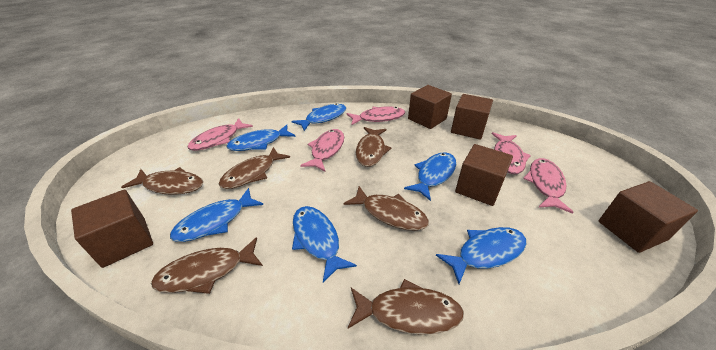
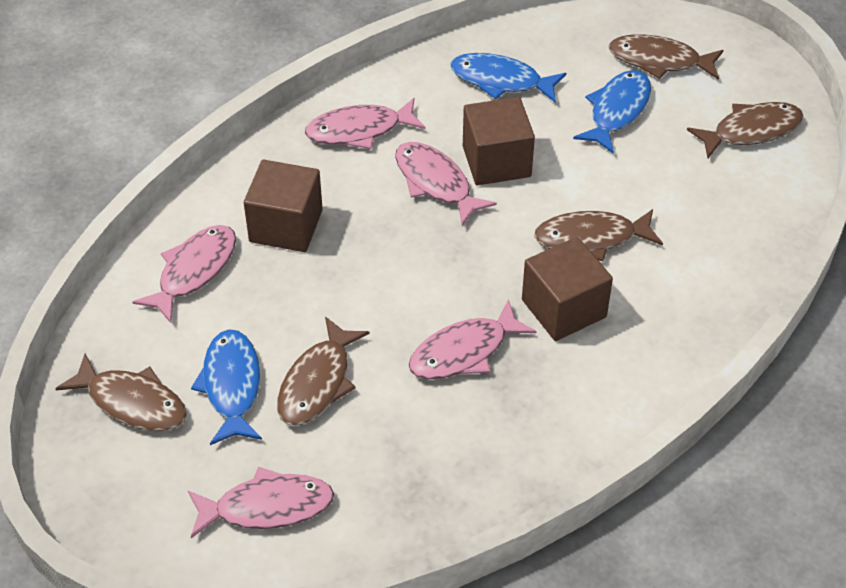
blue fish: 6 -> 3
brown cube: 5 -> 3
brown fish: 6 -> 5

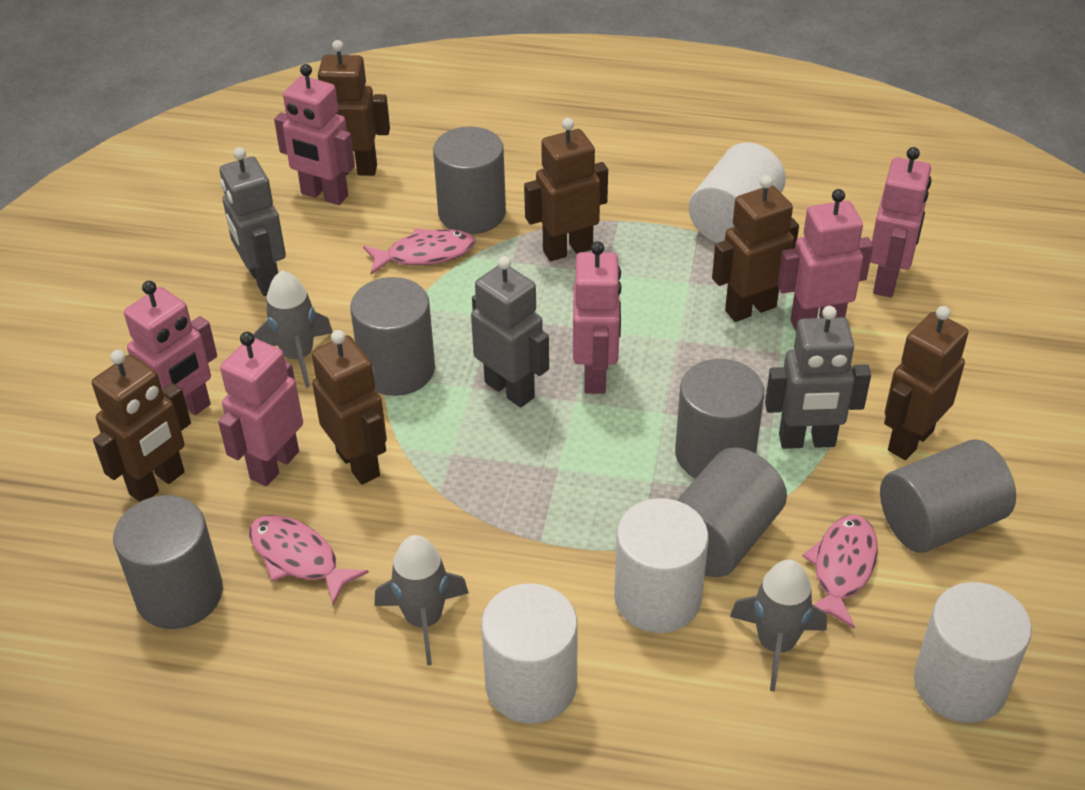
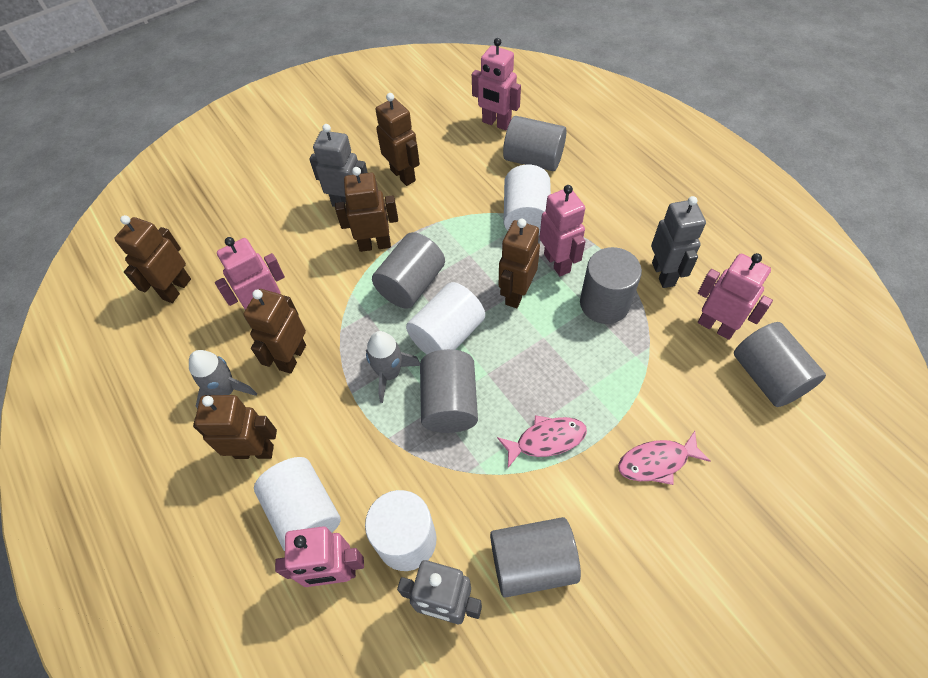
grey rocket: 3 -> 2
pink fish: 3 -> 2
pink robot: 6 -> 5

++++++++

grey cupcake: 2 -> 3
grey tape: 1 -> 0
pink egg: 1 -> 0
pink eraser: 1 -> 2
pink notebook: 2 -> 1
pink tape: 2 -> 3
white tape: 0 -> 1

++++++++

TASK DETAILS =
Taking the line with "grey cupcake: 2 -> 3" as the first and the line with "white tape: 0 -> 1" as the last, retype that stretch of the data above exactly, with no other lines.

OUTPUT FOR THIS EXERCISE =
grey cupcake: 2 -> 3
grey tape: 1 -> 0
pink egg: 1 -> 0
pink eraser: 1 -> 2
pink notebook: 2 -> 1
pink tape: 2 -> 3
white tape: 0 -> 1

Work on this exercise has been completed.